Task to complete ▸ Take the entries below and write them out exactly, with each picture removed.
▶
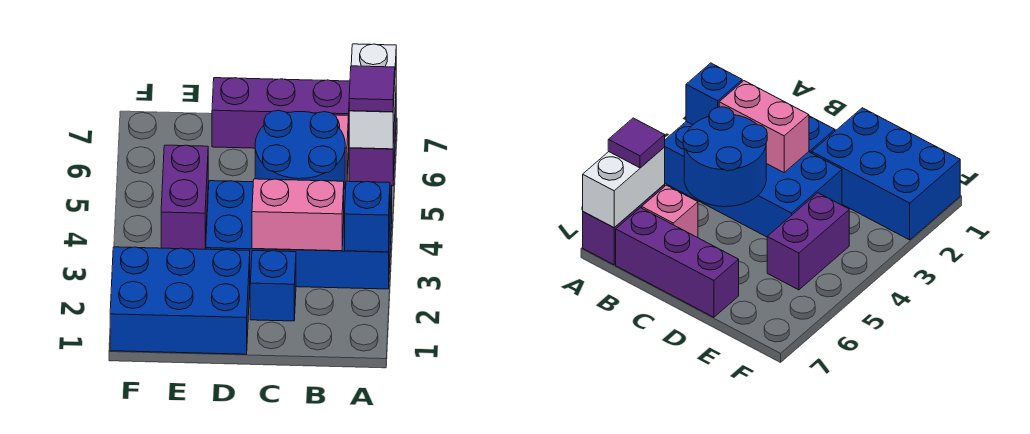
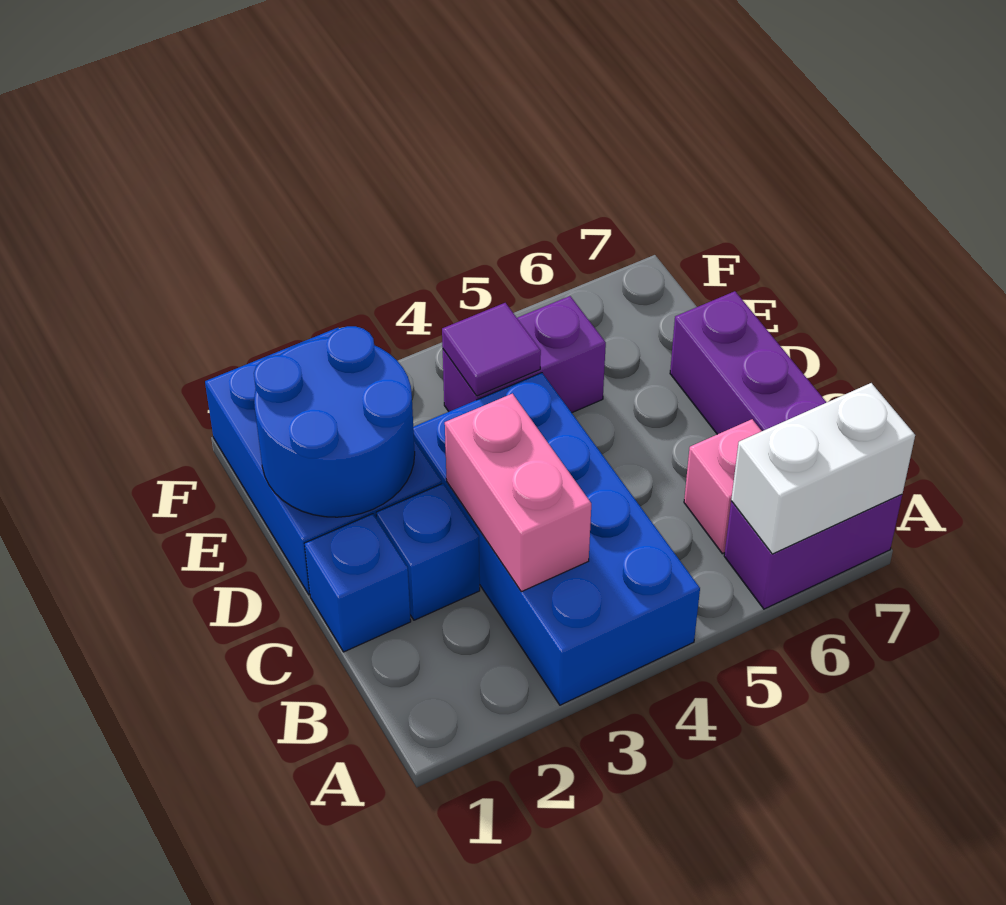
blue 1x1 brick [345,181,390,252] -> blue 1x1 brick moved to [305,514,411,652]
purple 1x1 tile [349,66,395,112] -> purple 1x1 tile moved to [442,303,541,396]
blue 2x2 round brick [255,110,345,188] -> blue 2x2 round brick moved to [254,326,415,517]

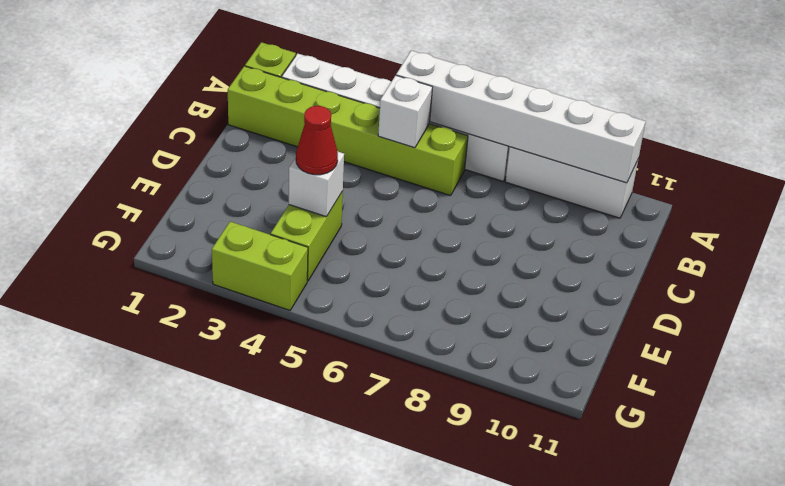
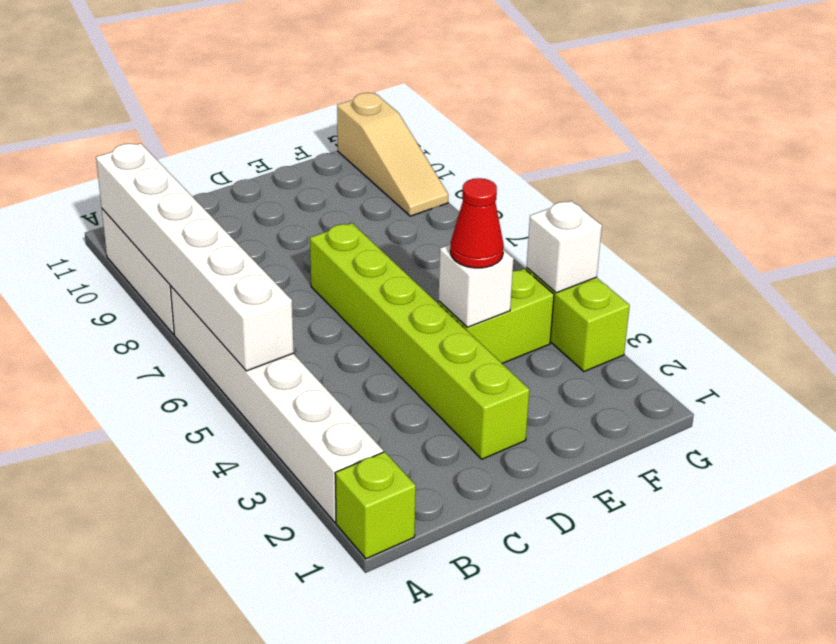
lime 1x6 brick [228,66,468,196] -> lime 1x6 brick moved to [310,223,530,459]
white 1x1 brick [378,75,433,148] -> white 1x1 brick moved to [526,201,602,293]
none -> tan 1x3 slope [337,93,448,216]

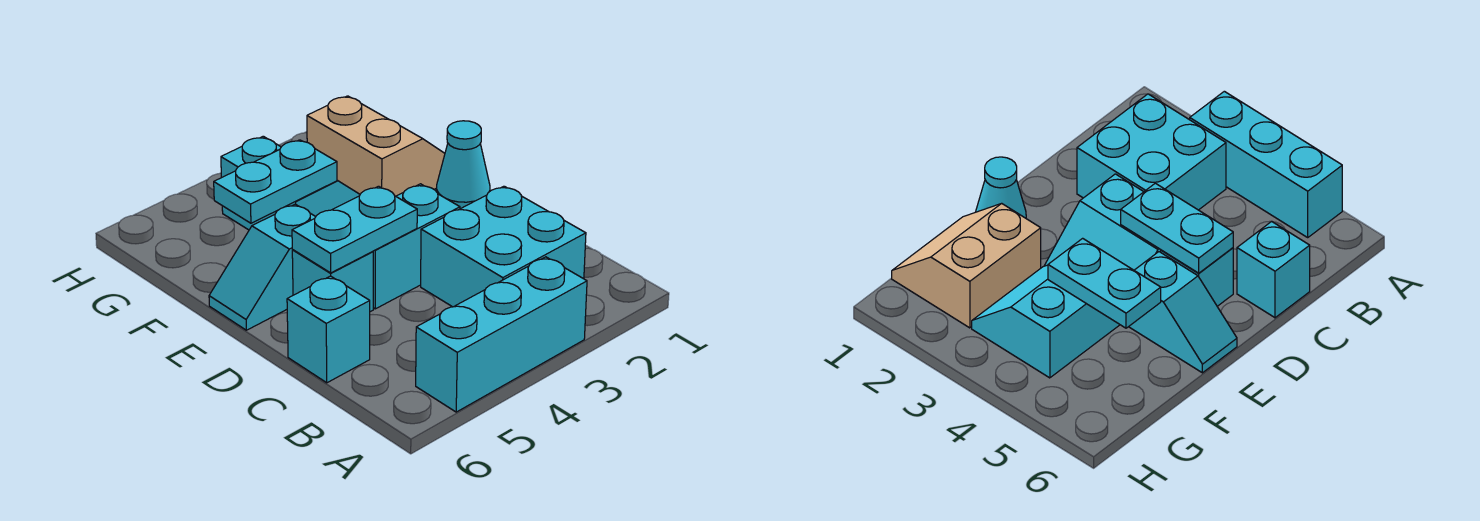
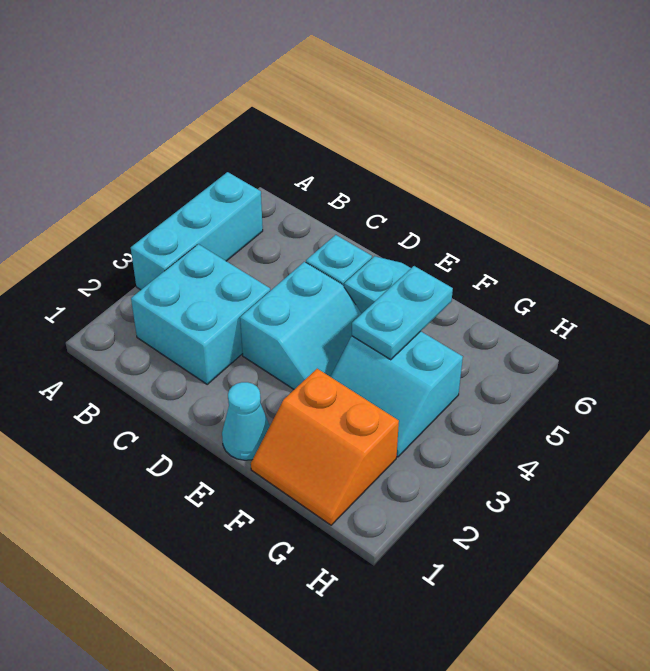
cyan 1x1 brick [287,276,370,383] -> none
cyan 1x2 plate [292,186,417,273] -> none
tan 2x2 slope [307,96,445,196] -> orange 2x2 slope [251,369,399,525]

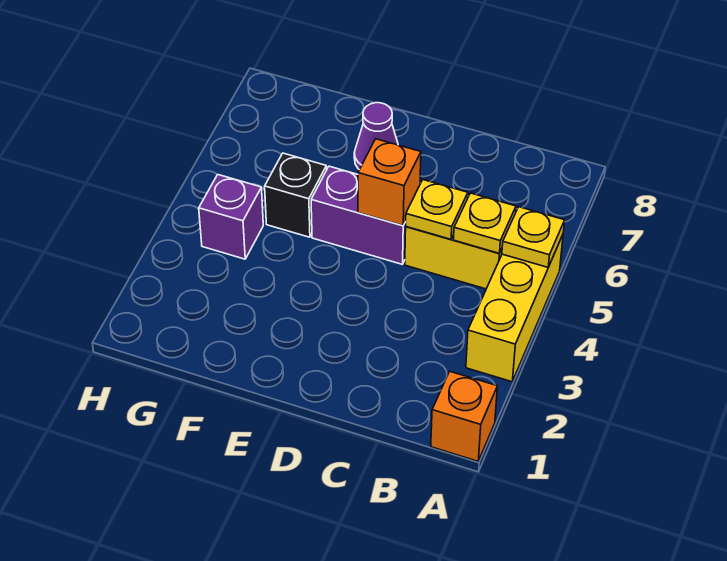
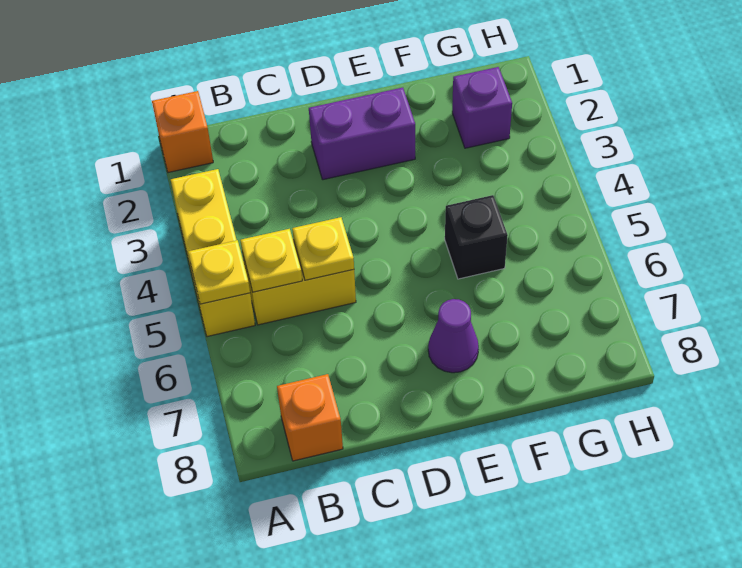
purple 1x2 brick [311,166,406,264] -> purple 1x2 brick moved to [309,88,415,180]
orange 1x1 brick [358,139,421,225] -> orange 1x1 brick moved to [277,374,343,461]
purple 1x1 brick [199,175,263,259] -> purple 1x1 brick moved to [452,67,512,148]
◀
Task response ▸
blue 1x1 brick [345,181,390,252] -> blue 1x1 brick moved to [305,514,411,652]
purple 1x1 tile [349,66,395,112] -> purple 1x1 tile moved to [442,303,541,396]
blue 2x2 round brick [255,110,345,188] -> blue 2x2 round brick moved to [254,326,415,517]

lime 1x6 brick [228,66,468,196] -> lime 1x6 brick moved to [310,223,530,459]
white 1x1 brick [378,75,433,148] -> white 1x1 brick moved to [526,201,602,293]
none -> tan 1x3 slope [337,93,448,216]

cyan 1x1 brick [287,276,370,383] -> none
cyan 1x2 plate [292,186,417,273] -> none
tan 2x2 slope [307,96,445,196] -> orange 2x2 slope [251,369,399,525]

purple 1x2 brick [311,166,406,264] -> purple 1x2 brick moved to [309,88,415,180]
orange 1x1 brick [358,139,421,225] -> orange 1x1 brick moved to [277,374,343,461]
purple 1x1 brick [199,175,263,259] -> purple 1x1 brick moved to [452,67,512,148]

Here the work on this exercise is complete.